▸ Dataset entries
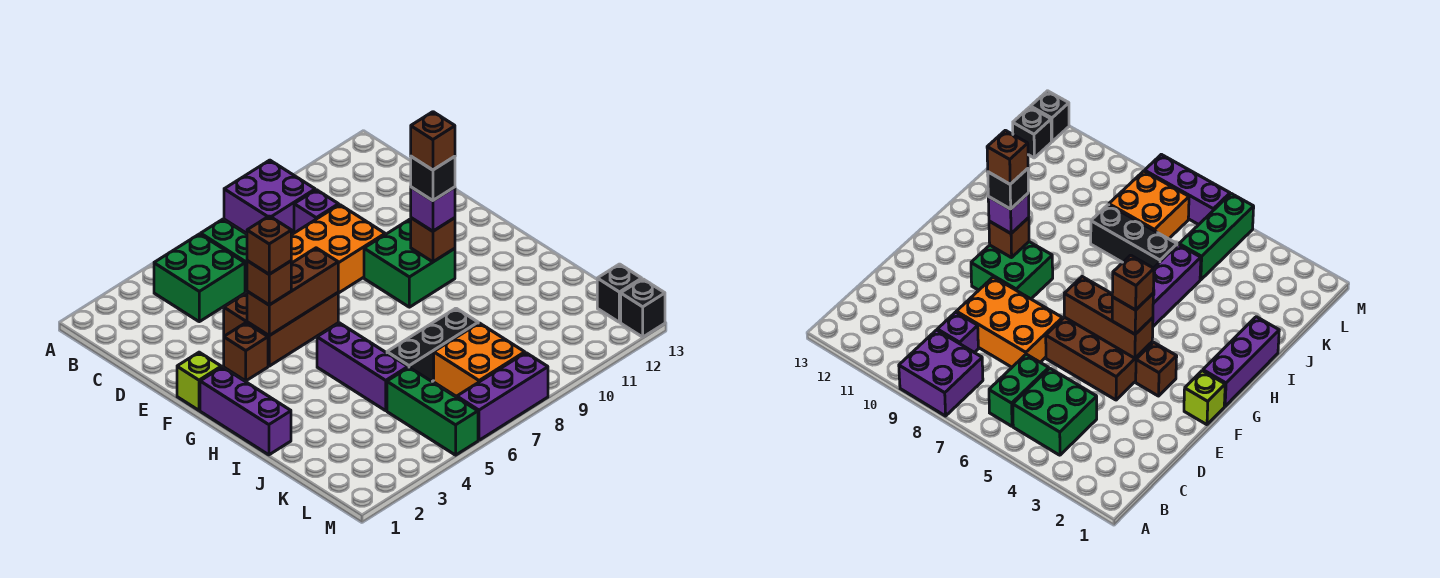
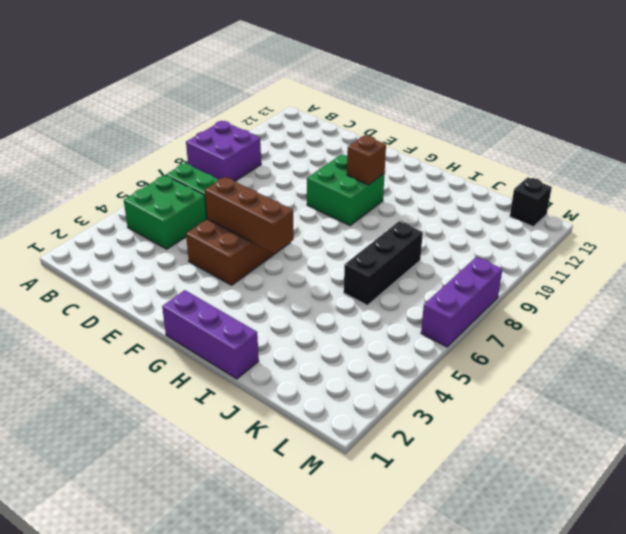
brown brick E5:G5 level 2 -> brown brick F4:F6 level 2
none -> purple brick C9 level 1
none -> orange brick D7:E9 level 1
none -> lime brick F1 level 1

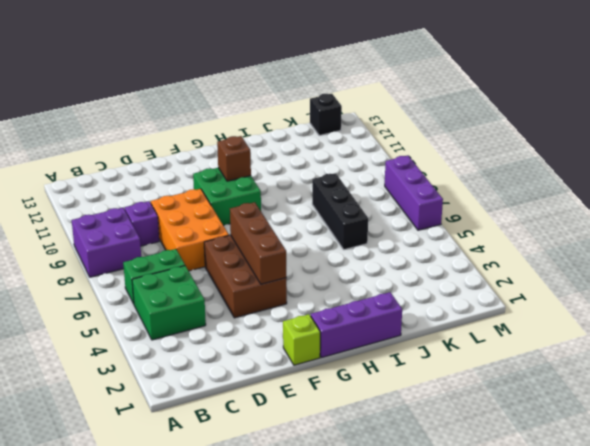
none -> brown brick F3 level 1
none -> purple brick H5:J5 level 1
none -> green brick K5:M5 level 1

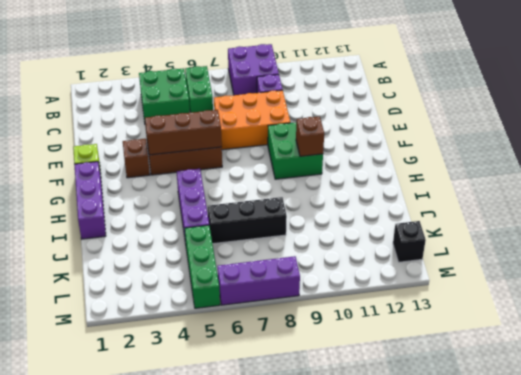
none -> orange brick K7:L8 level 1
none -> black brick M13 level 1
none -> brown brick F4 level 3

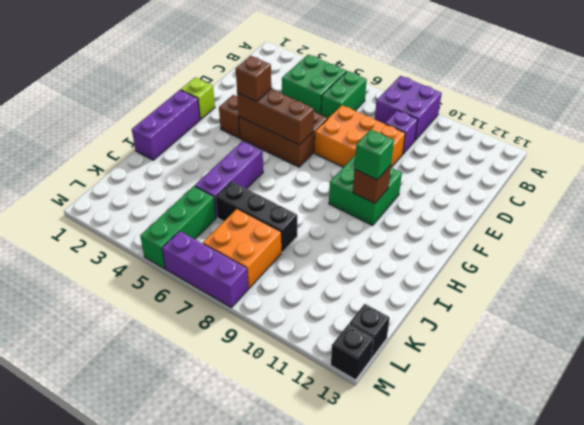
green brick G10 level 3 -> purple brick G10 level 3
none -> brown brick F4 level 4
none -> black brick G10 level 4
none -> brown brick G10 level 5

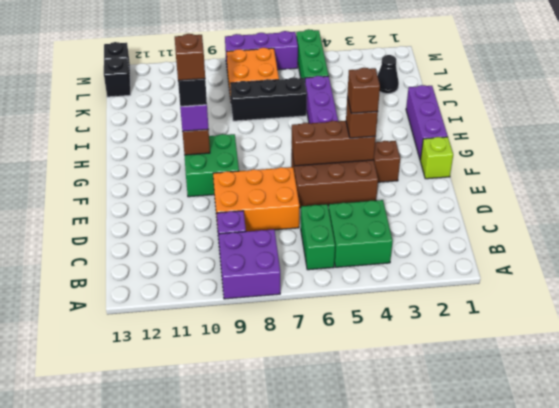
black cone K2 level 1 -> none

▸ Exercise goal
Pictures excluded, quote all the data above exactly.

▸ Reply to the exercise
brown brick E5:G5 level 2 -> brown brick F4:F6 level 2
none -> purple brick C9 level 1
none -> orange brick D7:E9 level 1
none -> lime brick F1 level 1

none -> brown brick F3 level 1
none -> purple brick H5:J5 level 1
none -> green brick K5:M5 level 1

none -> orange brick K7:L8 level 1
none -> black brick M13 level 1
none -> brown brick F4 level 3

green brick G10 level 3 -> purple brick G10 level 3
none -> brown brick F4 level 4
none -> black brick G10 level 4
none -> brown brick G10 level 5

black cone K2 level 1 -> none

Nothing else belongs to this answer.